* [WHAT YOU WILL DO] For the listing below, output exactly the lines from the line with "cyan circle: (495, 157) -> (526, 268), moved" up to and including the line with "orange circle: (533, 1010)", and no other lines.
RECORDS FOR THE TASK START
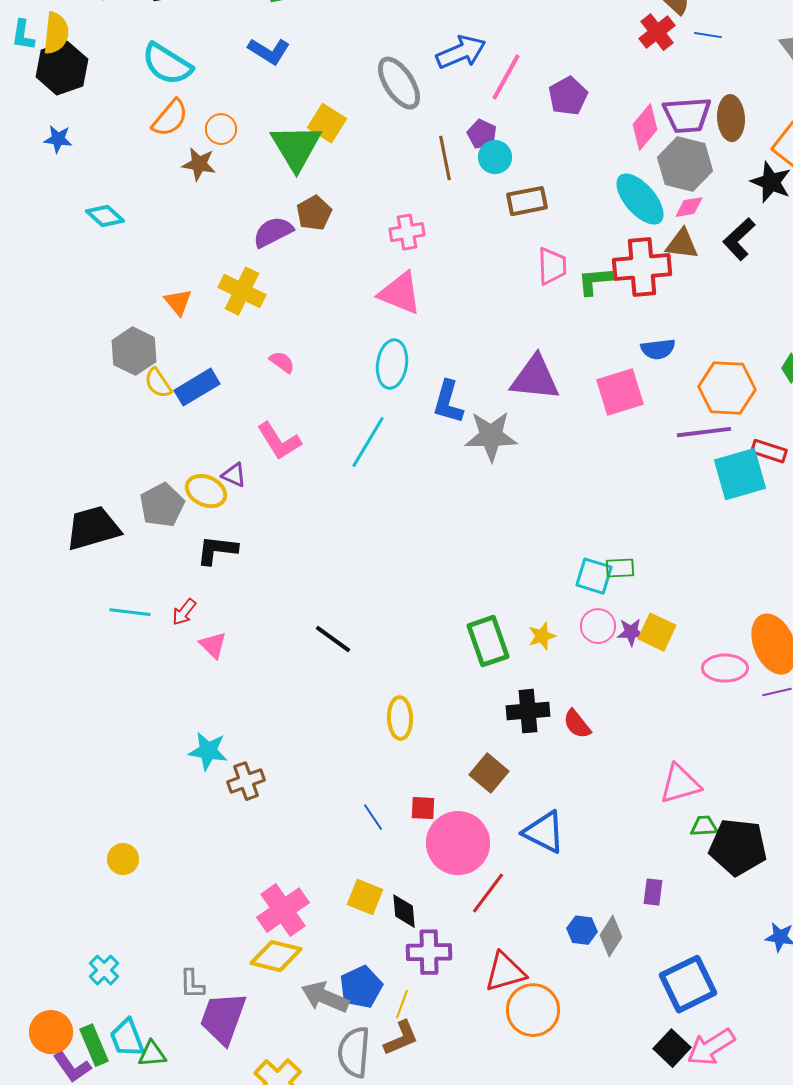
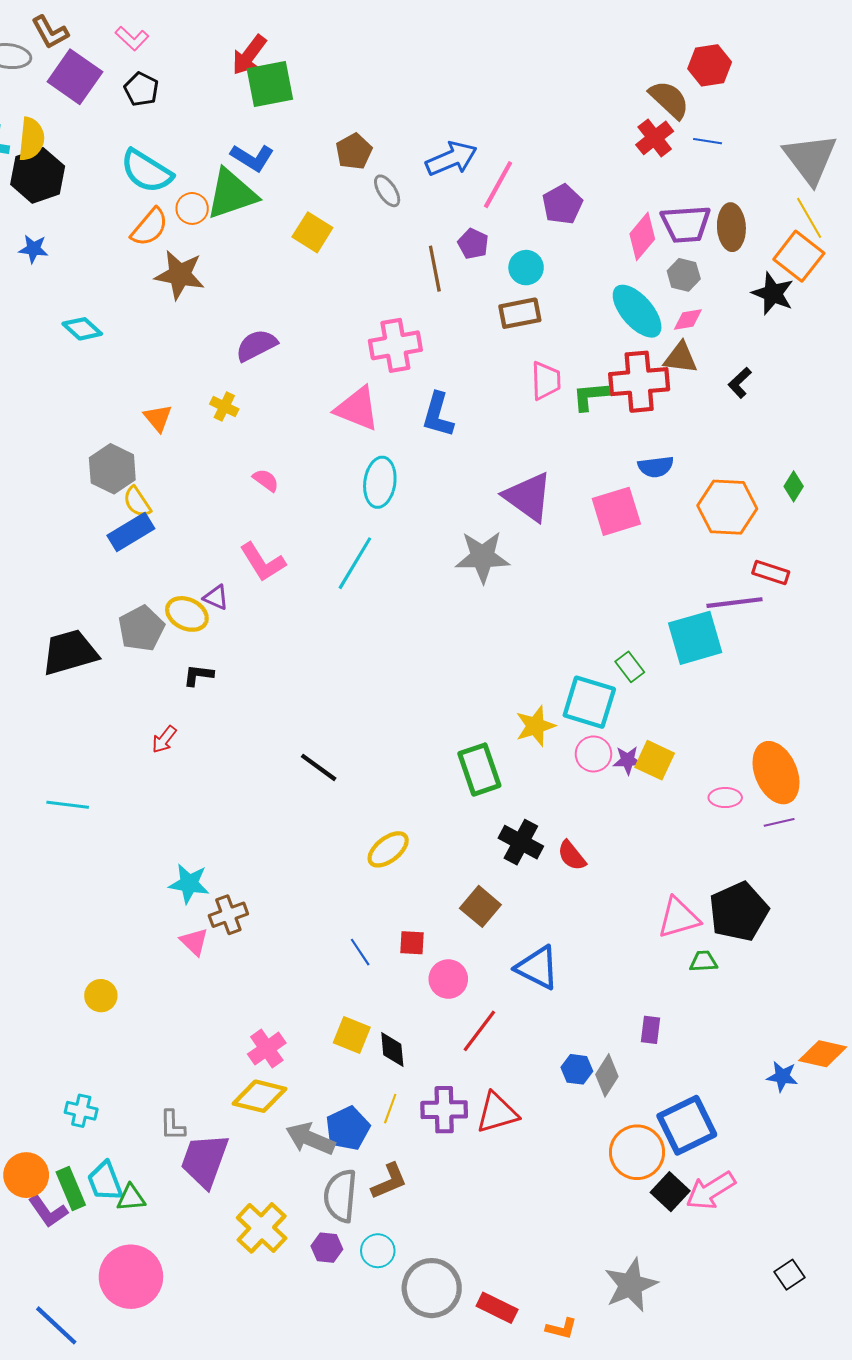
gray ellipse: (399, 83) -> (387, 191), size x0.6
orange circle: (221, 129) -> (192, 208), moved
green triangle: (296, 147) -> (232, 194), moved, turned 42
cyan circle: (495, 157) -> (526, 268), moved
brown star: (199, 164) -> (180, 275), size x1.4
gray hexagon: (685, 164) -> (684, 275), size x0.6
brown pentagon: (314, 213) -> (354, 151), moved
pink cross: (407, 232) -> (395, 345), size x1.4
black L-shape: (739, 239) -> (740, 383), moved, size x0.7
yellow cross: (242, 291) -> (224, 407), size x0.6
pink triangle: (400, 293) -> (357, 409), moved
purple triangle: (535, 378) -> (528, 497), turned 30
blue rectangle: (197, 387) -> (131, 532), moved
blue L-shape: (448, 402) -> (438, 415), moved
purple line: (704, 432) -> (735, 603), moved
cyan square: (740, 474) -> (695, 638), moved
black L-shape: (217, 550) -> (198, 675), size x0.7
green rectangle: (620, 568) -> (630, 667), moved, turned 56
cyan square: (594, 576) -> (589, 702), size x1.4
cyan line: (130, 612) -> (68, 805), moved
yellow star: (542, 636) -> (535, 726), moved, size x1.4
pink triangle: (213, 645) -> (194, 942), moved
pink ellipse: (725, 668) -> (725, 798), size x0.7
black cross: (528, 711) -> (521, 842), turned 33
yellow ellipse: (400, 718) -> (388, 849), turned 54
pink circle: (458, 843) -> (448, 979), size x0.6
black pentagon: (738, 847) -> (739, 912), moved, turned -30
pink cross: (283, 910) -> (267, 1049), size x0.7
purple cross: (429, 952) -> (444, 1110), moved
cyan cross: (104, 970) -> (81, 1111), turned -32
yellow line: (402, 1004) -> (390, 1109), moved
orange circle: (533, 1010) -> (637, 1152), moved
RECORDS FOR THE TASK END
RECORDS FOR THE TASK START
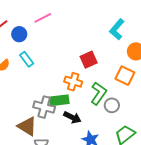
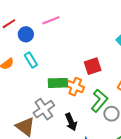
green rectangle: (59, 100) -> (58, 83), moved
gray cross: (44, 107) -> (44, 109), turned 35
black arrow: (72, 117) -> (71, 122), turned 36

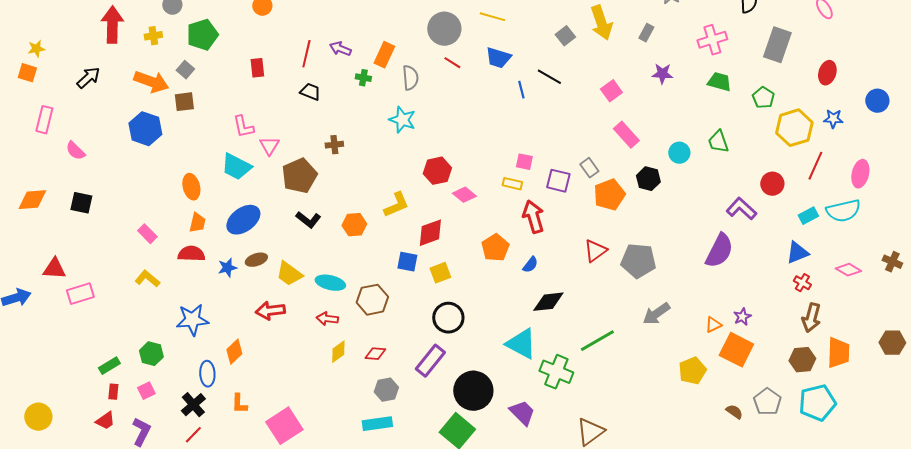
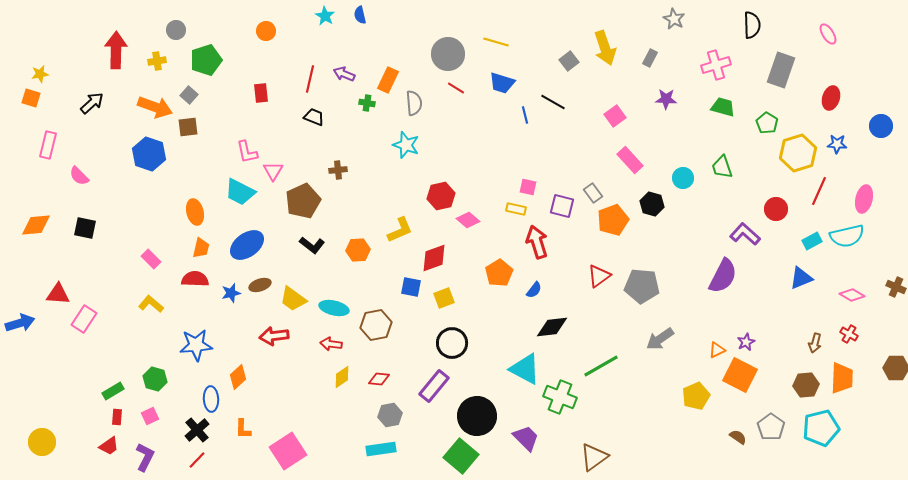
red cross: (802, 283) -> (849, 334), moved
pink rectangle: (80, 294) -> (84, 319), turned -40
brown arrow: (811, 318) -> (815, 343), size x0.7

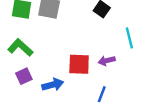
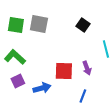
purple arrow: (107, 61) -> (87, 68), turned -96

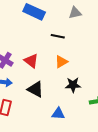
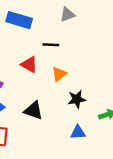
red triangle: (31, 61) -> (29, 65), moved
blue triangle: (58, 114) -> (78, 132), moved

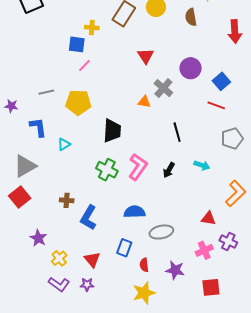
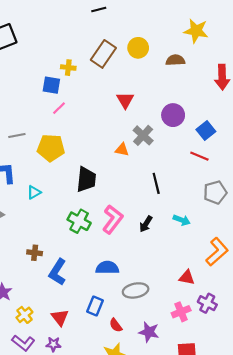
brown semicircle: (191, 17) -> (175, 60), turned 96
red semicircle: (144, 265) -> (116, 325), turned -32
RECORDS FOR THE TASK END
* [RESPONSE]
cyan circle: (495, 157) -> (526, 268), moved
brown star: (199, 164) -> (180, 275), size x1.4
gray hexagon: (685, 164) -> (684, 275), size x0.6
brown pentagon: (314, 213) -> (354, 151), moved
pink cross: (407, 232) -> (395, 345), size x1.4
black L-shape: (739, 239) -> (740, 383), moved, size x0.7
yellow cross: (242, 291) -> (224, 407), size x0.6
pink triangle: (400, 293) -> (357, 409), moved
purple triangle: (535, 378) -> (528, 497), turned 30
blue rectangle: (197, 387) -> (131, 532), moved
blue L-shape: (448, 402) -> (438, 415), moved
purple line: (704, 432) -> (735, 603), moved
cyan square: (740, 474) -> (695, 638), moved
black L-shape: (217, 550) -> (198, 675), size x0.7
green rectangle: (620, 568) -> (630, 667), moved, turned 56
cyan square: (594, 576) -> (589, 702), size x1.4
cyan line: (130, 612) -> (68, 805), moved
yellow star: (542, 636) -> (535, 726), moved, size x1.4
pink triangle: (213, 645) -> (194, 942), moved
pink ellipse: (725, 668) -> (725, 798), size x0.7
black cross: (528, 711) -> (521, 842), turned 33
yellow ellipse: (400, 718) -> (388, 849), turned 54
pink circle: (458, 843) -> (448, 979), size x0.6
black pentagon: (738, 847) -> (739, 912), moved, turned -30
pink cross: (283, 910) -> (267, 1049), size x0.7
purple cross: (429, 952) -> (444, 1110), moved
cyan cross: (104, 970) -> (81, 1111), turned -32
yellow line: (402, 1004) -> (390, 1109), moved
orange circle: (533, 1010) -> (637, 1152), moved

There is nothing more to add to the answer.